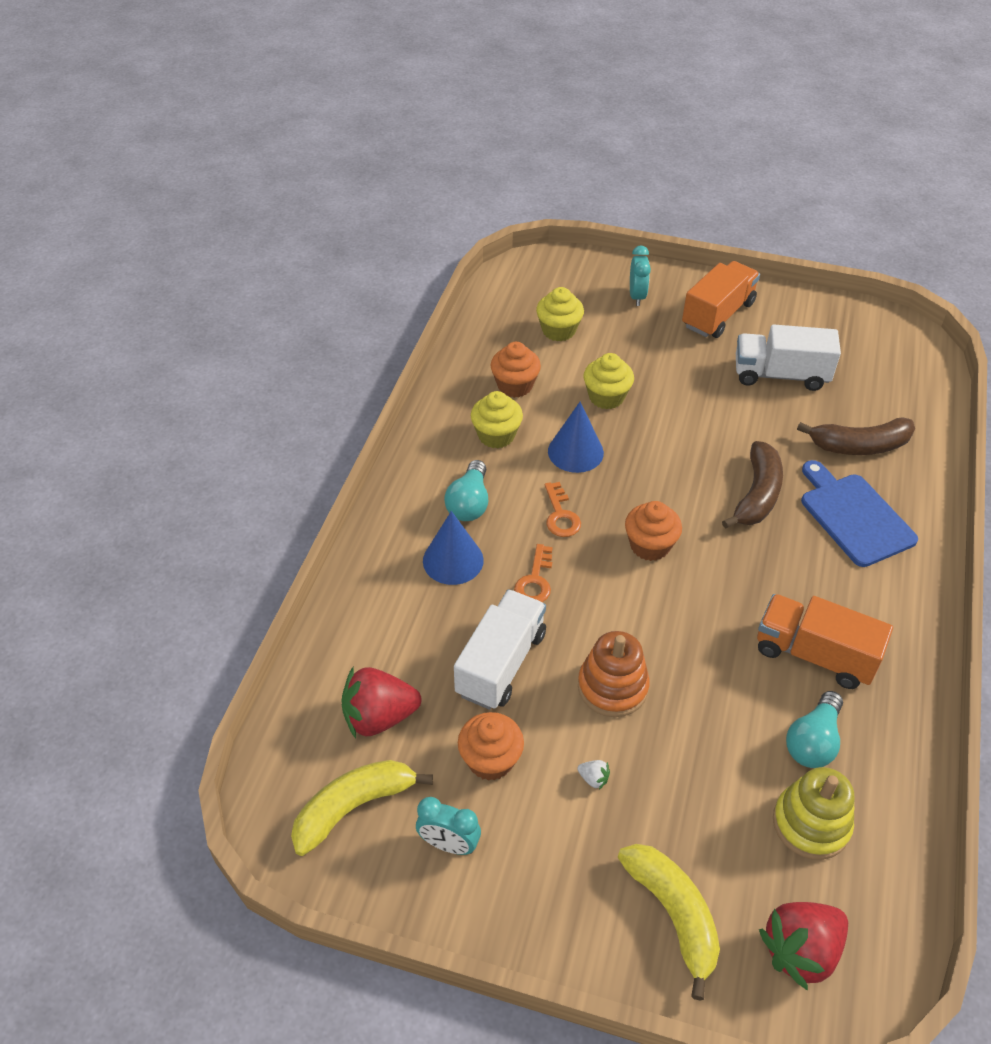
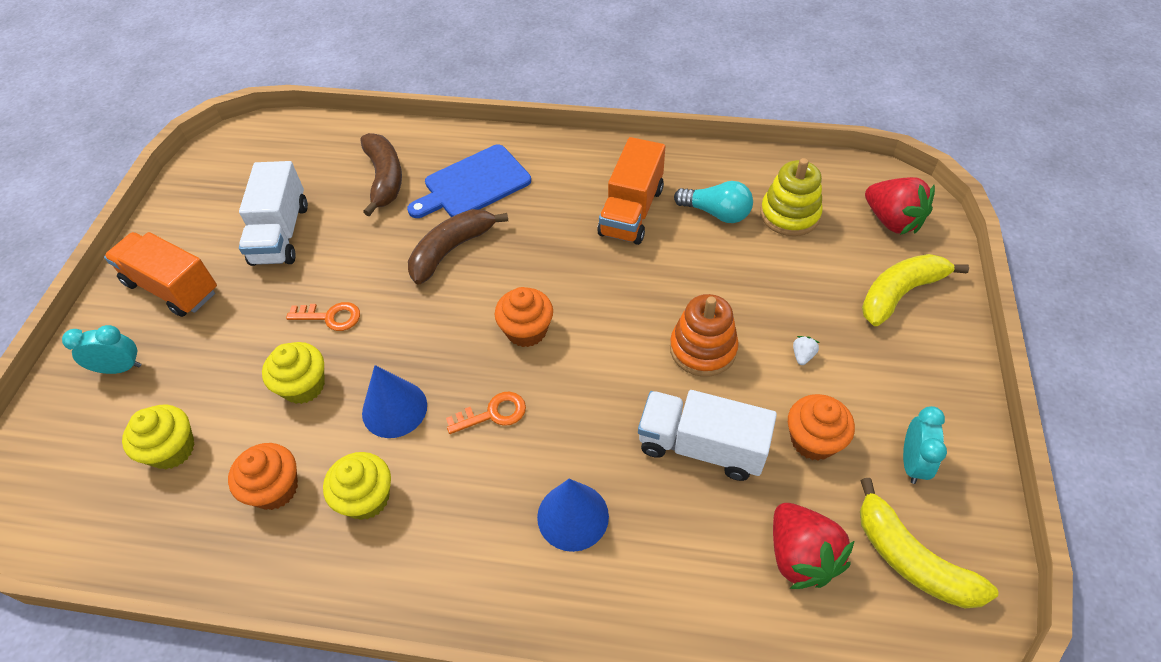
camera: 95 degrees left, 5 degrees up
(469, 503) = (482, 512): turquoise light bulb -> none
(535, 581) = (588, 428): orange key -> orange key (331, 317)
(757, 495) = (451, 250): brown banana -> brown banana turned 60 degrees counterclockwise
---
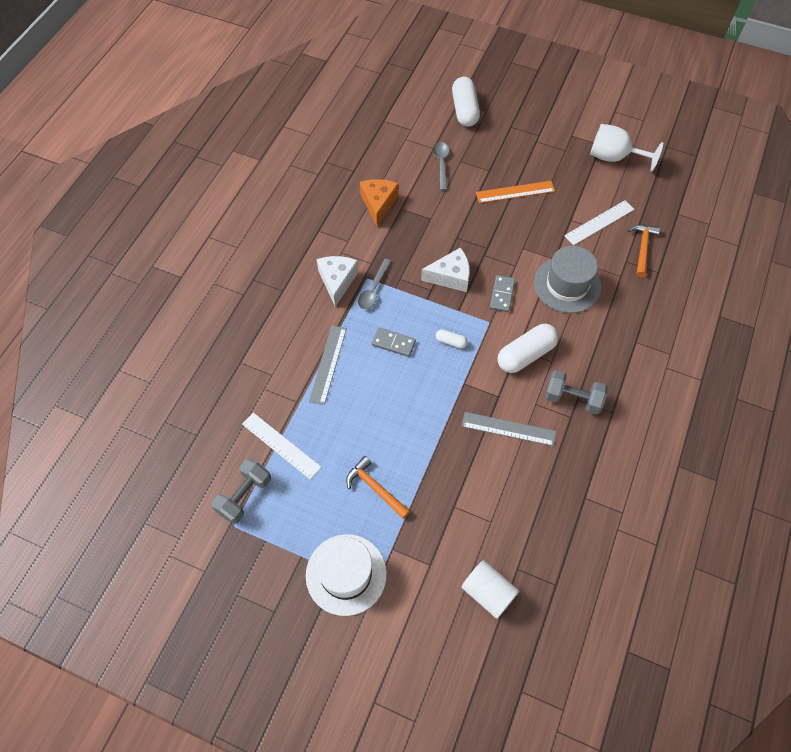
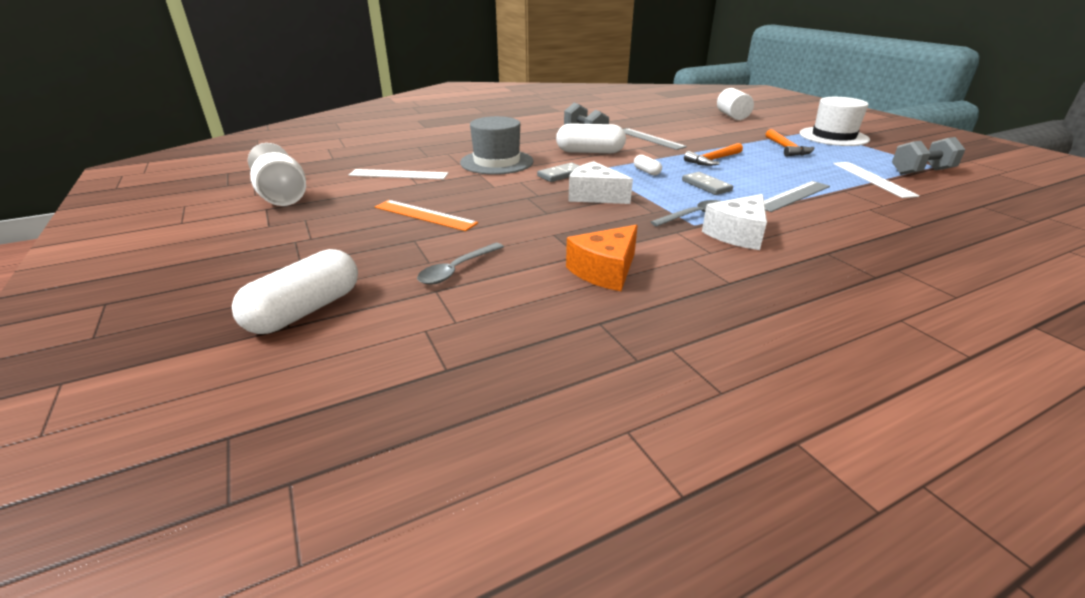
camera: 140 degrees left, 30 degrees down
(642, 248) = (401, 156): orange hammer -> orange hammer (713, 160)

Task objective:
Start with the line above that contains "(535, 581) = (588, 428): orange" and stop after the line that contains "(757, 495) = (451, 250): brown". Output those lines exactly, and only those.

Task solution:
(535, 581) = (588, 428): orange key -> orange key (331, 317)
(757, 495) = (451, 250): brown banana -> brown banana turned 60 degrees counterclockwise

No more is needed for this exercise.